The required result is each line of the entries below containing the string "domino".

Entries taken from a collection

"""

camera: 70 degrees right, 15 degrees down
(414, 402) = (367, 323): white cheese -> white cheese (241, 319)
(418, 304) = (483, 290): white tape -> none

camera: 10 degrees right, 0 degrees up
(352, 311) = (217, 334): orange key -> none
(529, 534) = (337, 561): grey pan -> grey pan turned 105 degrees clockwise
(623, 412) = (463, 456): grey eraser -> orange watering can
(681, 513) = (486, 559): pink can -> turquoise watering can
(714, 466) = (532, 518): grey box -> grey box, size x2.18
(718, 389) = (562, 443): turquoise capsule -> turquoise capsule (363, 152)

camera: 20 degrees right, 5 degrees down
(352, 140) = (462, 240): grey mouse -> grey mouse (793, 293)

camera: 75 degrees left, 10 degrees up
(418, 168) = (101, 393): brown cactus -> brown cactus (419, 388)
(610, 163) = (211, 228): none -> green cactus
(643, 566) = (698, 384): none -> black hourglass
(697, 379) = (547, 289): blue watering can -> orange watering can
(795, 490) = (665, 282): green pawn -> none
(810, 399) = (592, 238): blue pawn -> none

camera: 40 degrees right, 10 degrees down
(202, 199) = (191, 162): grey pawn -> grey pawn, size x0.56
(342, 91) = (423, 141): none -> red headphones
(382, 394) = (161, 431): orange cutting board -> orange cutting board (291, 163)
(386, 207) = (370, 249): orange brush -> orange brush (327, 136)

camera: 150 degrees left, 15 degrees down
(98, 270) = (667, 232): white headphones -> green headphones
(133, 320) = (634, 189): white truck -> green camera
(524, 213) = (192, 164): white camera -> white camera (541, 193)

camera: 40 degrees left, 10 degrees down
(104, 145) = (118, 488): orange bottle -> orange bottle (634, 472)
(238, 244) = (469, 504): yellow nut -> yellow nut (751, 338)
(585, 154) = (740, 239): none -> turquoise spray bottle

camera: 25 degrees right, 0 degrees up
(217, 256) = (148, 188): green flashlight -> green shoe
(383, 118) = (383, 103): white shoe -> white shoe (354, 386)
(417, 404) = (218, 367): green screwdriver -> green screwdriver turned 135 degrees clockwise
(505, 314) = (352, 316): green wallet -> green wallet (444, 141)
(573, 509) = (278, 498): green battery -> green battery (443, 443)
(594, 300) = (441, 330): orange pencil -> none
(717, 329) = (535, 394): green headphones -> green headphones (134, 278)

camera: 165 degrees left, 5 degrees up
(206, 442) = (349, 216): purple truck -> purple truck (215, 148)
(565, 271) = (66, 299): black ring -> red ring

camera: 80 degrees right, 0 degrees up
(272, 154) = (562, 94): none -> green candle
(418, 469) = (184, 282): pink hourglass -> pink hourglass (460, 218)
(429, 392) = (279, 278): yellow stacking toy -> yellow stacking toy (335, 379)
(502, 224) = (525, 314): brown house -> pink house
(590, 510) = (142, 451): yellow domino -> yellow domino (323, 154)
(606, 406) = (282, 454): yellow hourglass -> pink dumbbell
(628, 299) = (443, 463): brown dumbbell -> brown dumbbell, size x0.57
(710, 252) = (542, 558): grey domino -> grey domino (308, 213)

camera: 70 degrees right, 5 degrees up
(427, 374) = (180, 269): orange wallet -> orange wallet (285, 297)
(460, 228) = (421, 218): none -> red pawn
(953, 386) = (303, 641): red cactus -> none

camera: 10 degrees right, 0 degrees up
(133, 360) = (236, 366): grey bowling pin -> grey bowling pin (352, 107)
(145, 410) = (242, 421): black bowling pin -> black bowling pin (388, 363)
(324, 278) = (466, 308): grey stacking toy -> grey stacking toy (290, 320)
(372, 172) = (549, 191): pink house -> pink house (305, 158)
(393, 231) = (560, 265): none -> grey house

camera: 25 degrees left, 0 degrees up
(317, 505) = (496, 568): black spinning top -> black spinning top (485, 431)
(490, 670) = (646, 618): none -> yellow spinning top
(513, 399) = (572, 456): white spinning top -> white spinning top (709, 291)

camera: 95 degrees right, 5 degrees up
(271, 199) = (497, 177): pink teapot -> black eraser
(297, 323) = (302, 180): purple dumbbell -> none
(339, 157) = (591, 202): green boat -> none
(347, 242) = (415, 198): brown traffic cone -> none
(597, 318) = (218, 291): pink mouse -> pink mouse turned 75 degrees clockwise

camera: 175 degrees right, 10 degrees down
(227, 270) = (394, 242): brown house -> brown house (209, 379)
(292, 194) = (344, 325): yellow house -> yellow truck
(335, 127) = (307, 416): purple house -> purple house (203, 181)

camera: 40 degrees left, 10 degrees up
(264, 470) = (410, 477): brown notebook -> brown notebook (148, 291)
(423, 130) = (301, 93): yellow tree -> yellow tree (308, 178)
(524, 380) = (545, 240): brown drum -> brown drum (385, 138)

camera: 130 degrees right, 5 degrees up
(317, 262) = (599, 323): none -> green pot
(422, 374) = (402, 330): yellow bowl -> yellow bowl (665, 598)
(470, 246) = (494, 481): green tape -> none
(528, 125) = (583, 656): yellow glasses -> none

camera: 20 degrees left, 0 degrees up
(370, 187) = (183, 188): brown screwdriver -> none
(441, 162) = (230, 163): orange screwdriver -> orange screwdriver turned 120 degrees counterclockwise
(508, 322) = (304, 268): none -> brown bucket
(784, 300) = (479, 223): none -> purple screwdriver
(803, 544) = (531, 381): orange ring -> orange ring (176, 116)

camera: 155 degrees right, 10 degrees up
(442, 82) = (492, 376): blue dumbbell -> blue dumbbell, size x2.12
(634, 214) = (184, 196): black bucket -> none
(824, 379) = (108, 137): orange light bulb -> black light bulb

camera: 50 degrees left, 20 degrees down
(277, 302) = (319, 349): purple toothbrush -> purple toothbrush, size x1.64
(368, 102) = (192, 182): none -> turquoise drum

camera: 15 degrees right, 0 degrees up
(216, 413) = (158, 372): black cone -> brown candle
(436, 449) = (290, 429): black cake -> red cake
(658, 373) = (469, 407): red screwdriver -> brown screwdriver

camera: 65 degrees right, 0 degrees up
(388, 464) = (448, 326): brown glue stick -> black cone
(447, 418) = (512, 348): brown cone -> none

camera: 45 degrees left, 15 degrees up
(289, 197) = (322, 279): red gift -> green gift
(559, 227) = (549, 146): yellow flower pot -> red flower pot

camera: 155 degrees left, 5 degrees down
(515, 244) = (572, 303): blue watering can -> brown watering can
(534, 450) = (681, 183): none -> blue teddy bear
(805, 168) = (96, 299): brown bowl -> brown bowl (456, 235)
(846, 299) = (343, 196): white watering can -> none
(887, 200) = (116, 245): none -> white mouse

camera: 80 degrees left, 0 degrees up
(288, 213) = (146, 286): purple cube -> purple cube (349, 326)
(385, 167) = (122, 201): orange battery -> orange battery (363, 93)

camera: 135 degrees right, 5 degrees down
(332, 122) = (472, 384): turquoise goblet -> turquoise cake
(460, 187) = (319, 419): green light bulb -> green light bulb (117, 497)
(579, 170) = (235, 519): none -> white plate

"""

- [Exercise answer]
(590, 510) = (142, 451): yellow domino -> yellow domino (323, 154)
(710, 252) = (542, 558): grey domino -> grey domino (308, 213)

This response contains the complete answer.